[Stored data entries]
[Start of section]
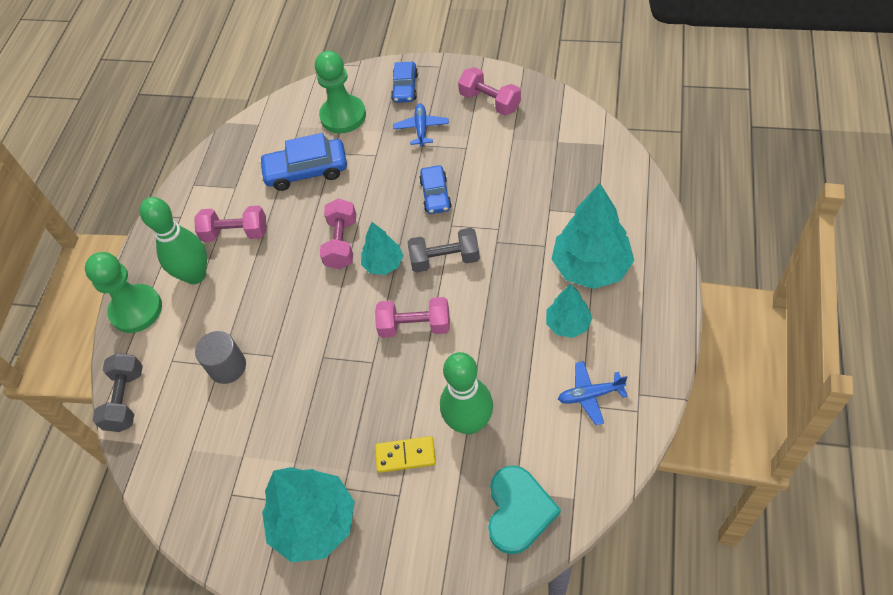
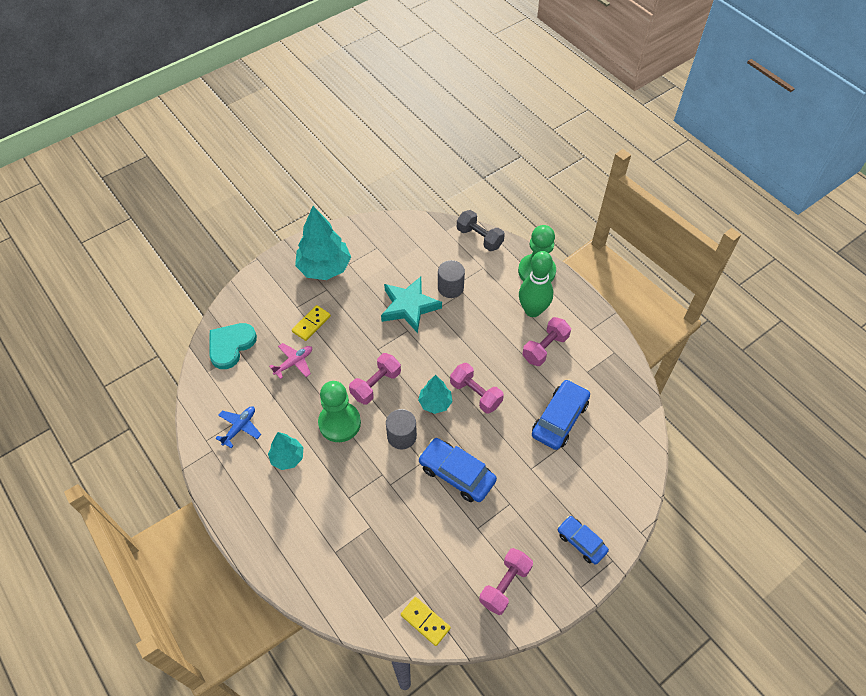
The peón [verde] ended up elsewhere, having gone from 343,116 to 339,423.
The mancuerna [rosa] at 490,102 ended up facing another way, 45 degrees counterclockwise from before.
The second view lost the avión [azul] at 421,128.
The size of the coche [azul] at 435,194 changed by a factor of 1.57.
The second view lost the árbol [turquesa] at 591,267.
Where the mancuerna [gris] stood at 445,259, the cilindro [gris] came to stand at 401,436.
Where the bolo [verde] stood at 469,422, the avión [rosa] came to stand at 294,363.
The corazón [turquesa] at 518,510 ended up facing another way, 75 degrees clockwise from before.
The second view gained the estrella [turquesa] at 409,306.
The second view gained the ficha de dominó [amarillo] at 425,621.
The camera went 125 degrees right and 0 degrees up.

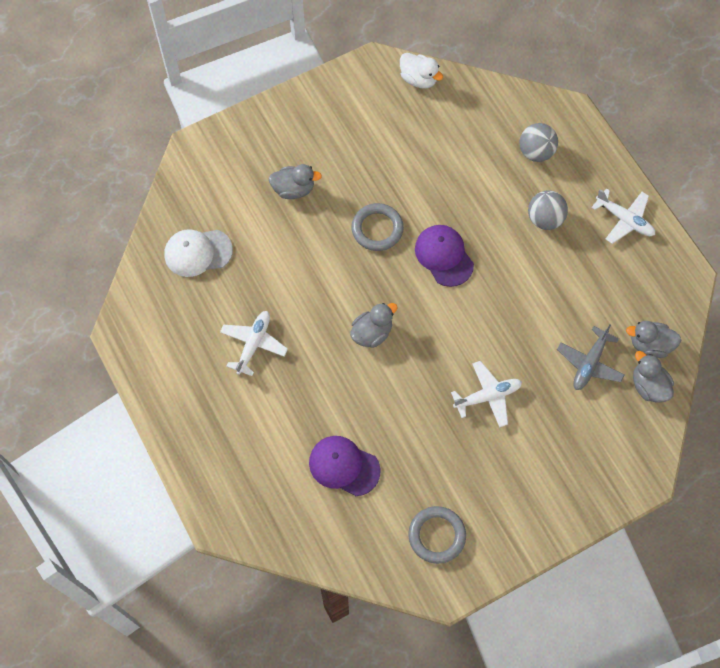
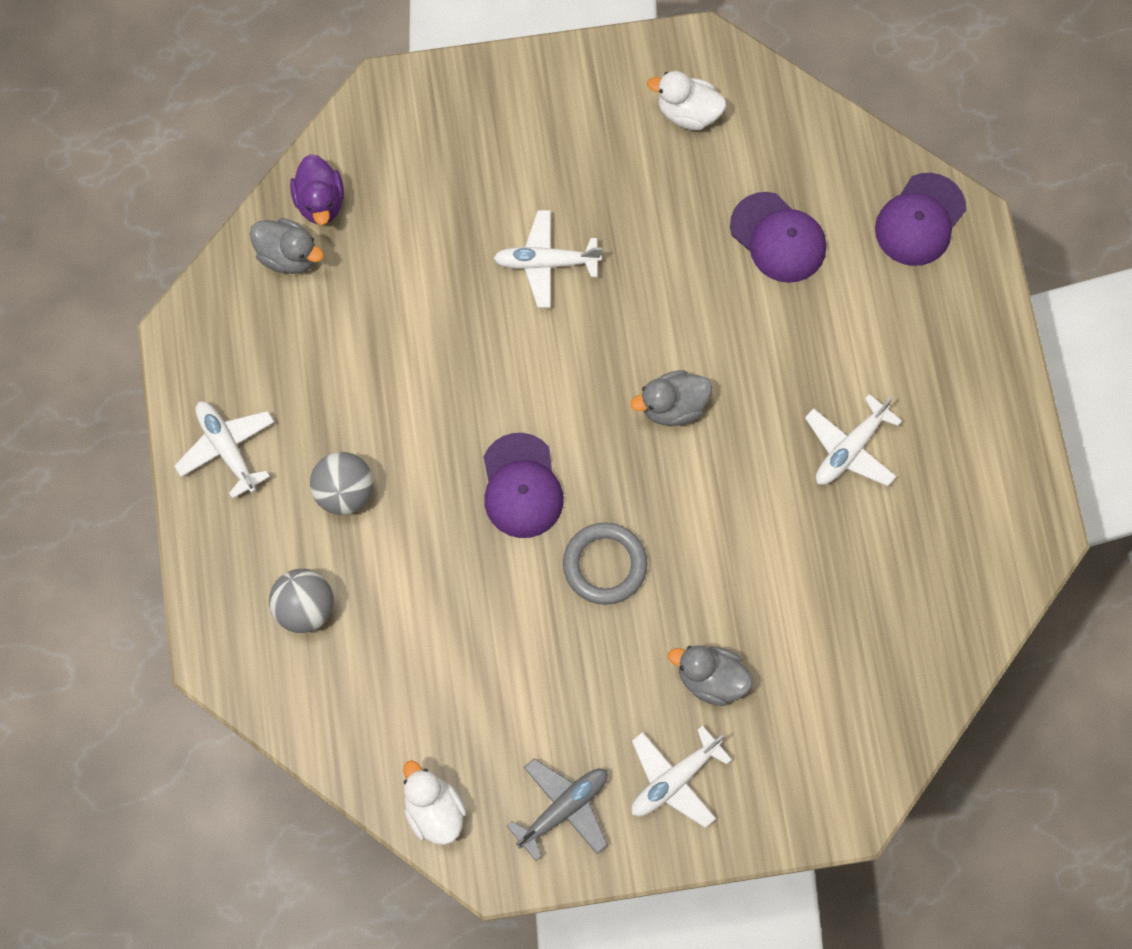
The second view lost the gorra [blanco] at 198,252.
The avión [gris] ended up elsewhere, having gone from 589,363 to 563,808.
What was the pato [gris] at 648,386 turned into the pato [morado] at 320,202.
Where the anillo [gris] stood at 437,535, the pato [blanco] came to stand at 688,113.
The second view gained the gorra [morado] at 920,220.
The second view gained the avión [blanco] at 674,780.
The camera went 160 degrees left and 5 degrees up.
[End of section]
▶ Action item:
Repeat the entries verbatim; no pictures.

▶ Response area:
The peón [verde] ended up elsewhere, having gone from 343,116 to 339,423.
The mancuerna [rosa] at 490,102 ended up facing another way, 45 degrees counterclockwise from before.
The second view lost the avión [azul] at 421,128.
The size of the coche [azul] at 435,194 changed by a factor of 1.57.
The second view lost the árbol [turquesa] at 591,267.
Where the mancuerna [gris] stood at 445,259, the cilindro [gris] came to stand at 401,436.
Where the bolo [verde] stood at 469,422, the avión [rosa] came to stand at 294,363.
The corazón [turquesa] at 518,510 ended up facing another way, 75 degrees clockwise from before.
The second view gained the estrella [turquesa] at 409,306.
The second view gained the ficha de dominó [amarillo] at 425,621.
The camera went 125 degrees right and 0 degrees up.

The second view lost the gorra [blanco] at 198,252.
The avión [gris] ended up elsewhere, having gone from 589,363 to 563,808.
What was the pato [gris] at 648,386 turned into the pato [morado] at 320,202.
Where the anillo [gris] stood at 437,535, the pato [blanco] came to stand at 688,113.
The second view gained the gorra [morado] at 920,220.
The second view gained the avión [blanco] at 674,780.
The camera went 160 degrees left and 5 degrees up.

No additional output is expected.